Work instructions:
Please reproduce all the data exactly as written and omit the pictures.

Material provided:
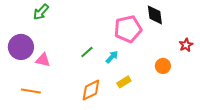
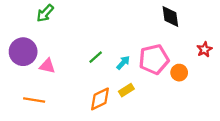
pink pentagon: (128, 29) -> (154, 59), moved
yellow rectangle: (124, 82) -> (126, 90), moved

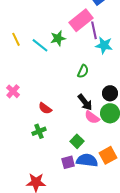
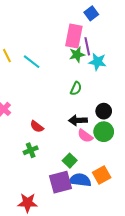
pink rectangle: (81, 20) -> (74, 36), turned -40
green star: (58, 38) -> (77, 55), moved
black arrow: (85, 102) -> (78, 120), turned 126
purple square: (68, 162) -> (60, 182), size x1.6

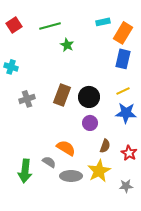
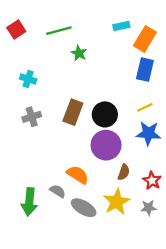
cyan cross: (11, 67) -> (28, 79), moved
purple circle: (90, 123) -> (106, 145), size x1.6
gray ellipse: (71, 176) -> (84, 208), turned 30
gray star: (126, 186) -> (148, 208), moved

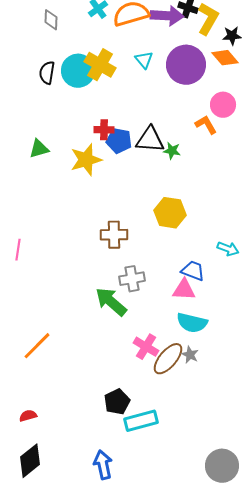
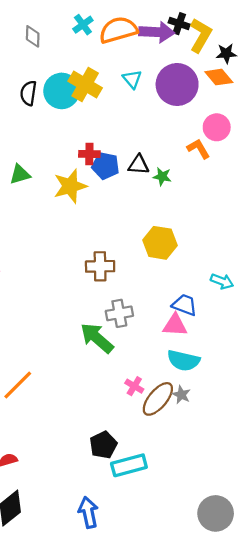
black triangle: (150, 140) -> (139, 165), size x0.7
pink cross: (146, 347) -> (134, 386), size x0.7

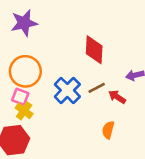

Result for this exercise:
pink pentagon: (128, 29) -> (154, 59), moved
yellow rectangle: (124, 82) -> (126, 90), moved

pink rectangle: (81, 20) -> (74, 36), turned -40
green star: (58, 38) -> (77, 55), moved
black arrow: (85, 102) -> (78, 120), turned 126
purple square: (68, 162) -> (60, 182), size x1.6

cyan cross: (11, 67) -> (28, 79), moved
purple circle: (90, 123) -> (106, 145), size x1.6
gray ellipse: (71, 176) -> (84, 208), turned 30
gray star: (126, 186) -> (148, 208), moved

black triangle: (150, 140) -> (139, 165), size x0.7
pink cross: (146, 347) -> (134, 386), size x0.7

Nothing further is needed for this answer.